----- RECORDED INFORMATION -----

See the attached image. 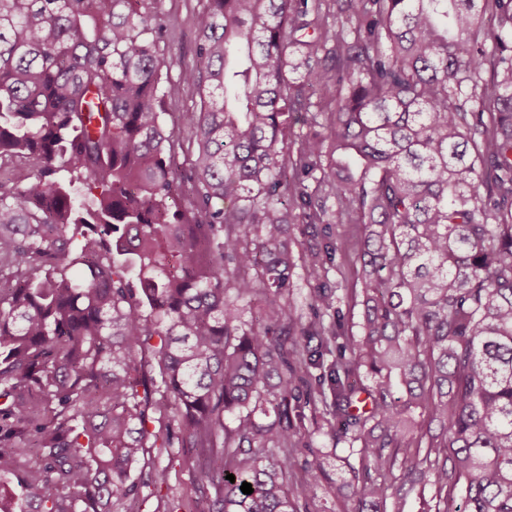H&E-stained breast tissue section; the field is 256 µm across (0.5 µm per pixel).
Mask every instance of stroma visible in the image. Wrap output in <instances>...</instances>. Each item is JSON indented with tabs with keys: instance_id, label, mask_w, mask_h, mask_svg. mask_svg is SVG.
I'll list each match as a JSON object with an SVG mask.
<instances>
[{
	"instance_id": "35a3bbf8",
	"label": "stroma",
	"mask_w": 512,
	"mask_h": 512,
	"mask_svg": "<svg viewBox=\"0 0 512 512\" xmlns=\"http://www.w3.org/2000/svg\"><path fill=\"white\" fill-rule=\"evenodd\" d=\"M206 0H143L142 12L159 15L163 27L159 34L161 53L170 63L164 85L163 120L174 130L175 162L181 173H188L195 158L196 144L190 129L180 118L183 113L195 109L199 95L194 86L179 80V69L195 65L197 33L195 18L204 8ZM341 242L342 249L333 261L325 265L320 275L307 277L302 266H295L290 273L292 286L288 300L303 316H310L317 291L328 288L337 291L342 302L339 310L323 313L324 322L342 319L345 331L357 336L361 333L363 316L361 291L364 286L361 263L358 259L360 227L356 224H292L287 228L288 241L294 253L301 254L312 245L321 243L323 236ZM324 413L302 404L293 411V425L301 448V460H309L315 454L340 457L342 462L358 465L359 459L348 443L337 441L335 436L324 434L319 425ZM162 463L169 466L168 486L161 497H148L133 503L134 512H155L157 506H165L167 512H189L190 504L200 495L205 481L199 472L188 469L182 462L179 449H169L162 455ZM298 512H352L355 506V488L350 483L337 482L328 476L321 487L307 498H298Z\"/></svg>"
}]
</instances>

-----

**TASK GOAL:** Copy out every line from the one containing "Mask every instance" to the end of the material, both ends included.

**SOLUTION:**
Mask every instance of stroma visible in the image. Wrap output in <instances>...</instances>. Each item is JSON indented with tabs with keys: instance_id, label, mask_w, mask_h, mask_svg. mask_svg is SVG.
I'll list each match as a JSON object with an SVG mask.
<instances>
[{
	"instance_id": "35a3bbf8",
	"label": "stroma",
	"mask_w": 512,
	"mask_h": 512,
	"mask_svg": "<svg viewBox=\"0 0 512 512\" xmlns=\"http://www.w3.org/2000/svg\"><path fill=\"white\" fill-rule=\"evenodd\" d=\"M206 0H143L142 12L159 15L163 27L159 34L161 53L170 63L164 85L163 120L174 130L175 162L181 173H188L195 158L196 144L190 129L180 118L183 113L195 109L199 95L194 86L179 80V69L195 65L197 33L195 18L204 8ZM341 242L342 249L333 261L325 265L320 275L307 277L302 266H295L290 273L292 286L288 300L303 316H310L317 291L328 288L337 291L342 302L339 310L323 313L324 322L342 319L345 331L357 336L361 333L363 316L361 291L364 286L361 263L358 259L360 227L356 224H292L287 228L288 241L294 253L301 254L312 245L321 243L323 236ZM324 413L302 404L293 411V425L301 448V460H309L315 454L340 457L342 462L358 465L359 459L348 443L337 441L335 436L324 434L319 425ZM162 463L169 466L168 486L161 497H148L133 503L134 512H155L157 506H165L167 512H189L190 504L200 495L205 481L199 472L188 469L182 462L179 449H169L162 455ZM298 512H352L355 506V488L350 483L337 482L328 476L321 487L307 498H298Z\"/></svg>"
}]
</instances>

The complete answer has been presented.